==== Supplied records ====

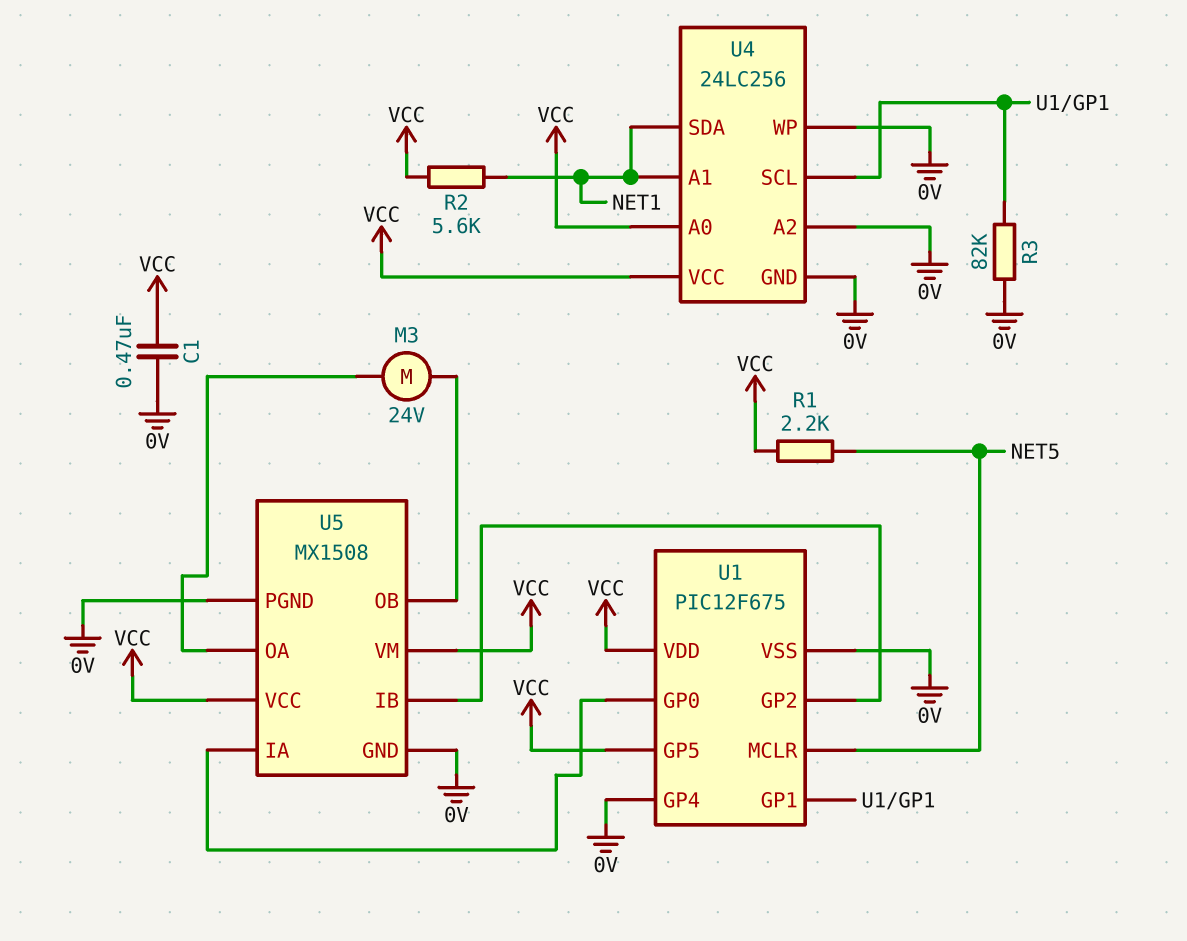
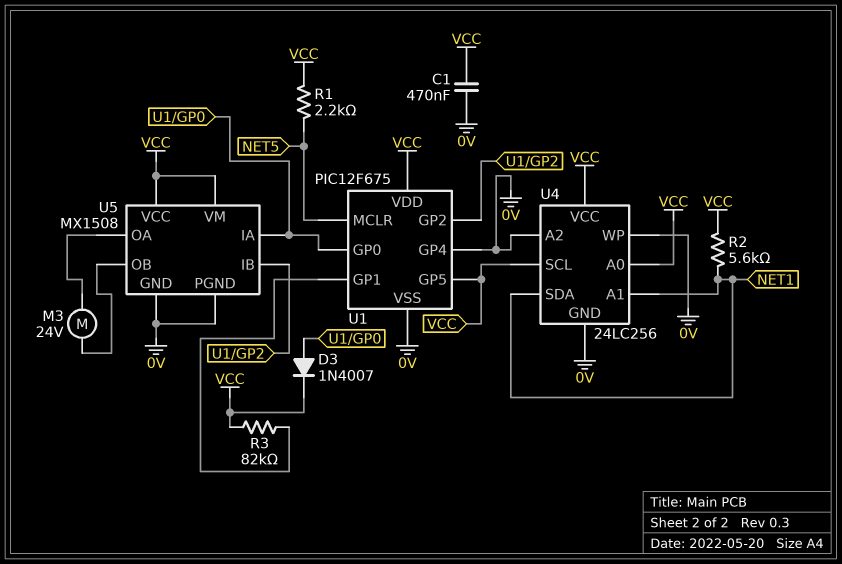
D3: none -> diode 1N4007 (A U1/GP0, K VCC)
R3: 82k (0V, U1/GP1) -> 82k (U1/GP1, VCC)
U4 pin SCL: U1/GP1 -> VCC

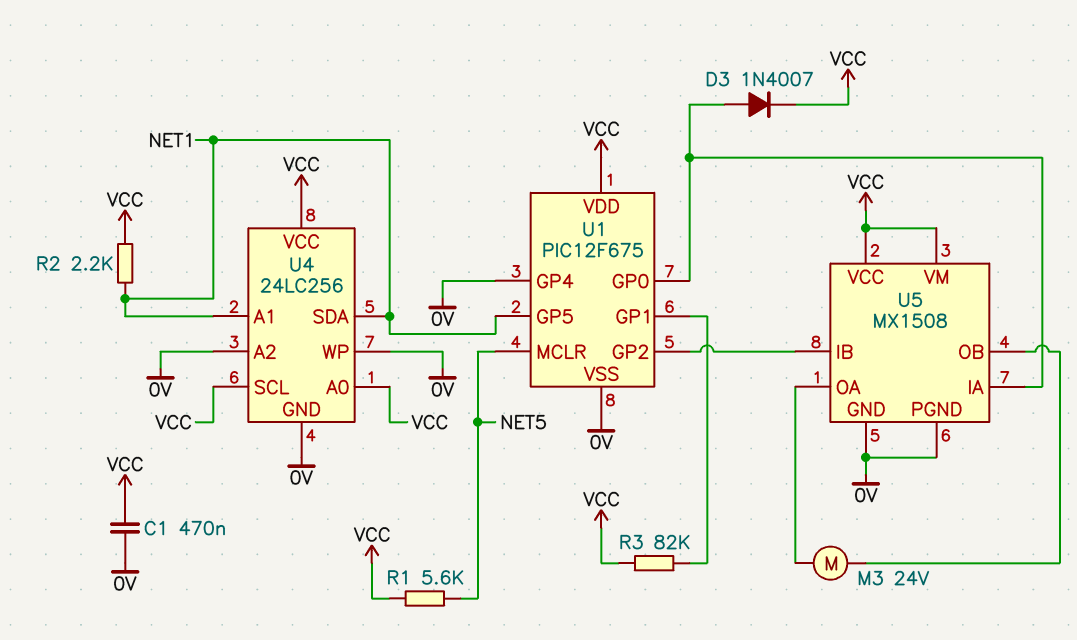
R1: 2.2k (NET5, VCC) -> 5.6k (NET5, VCC)
R2: 5.6k (NET1, VCC) -> 2.2k (NET1, VCC)
U1 pin GP5: VCC -> NET1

====

— Problem requirements —
Without copying any images, transcribe the records exactly as they stand.

— Answer to this problem —
D3: none -> diode 1N4007 (A U1/GP0, K VCC)
R3: 82k (0V, U1/GP1) -> 82k (U1/GP1, VCC)
U4 pin SCL: U1/GP1 -> VCC

R1: 2.2k (NET5, VCC) -> 5.6k (NET5, VCC)
R2: 5.6k (NET1, VCC) -> 2.2k (NET1, VCC)
U1 pin GP5: VCC -> NET1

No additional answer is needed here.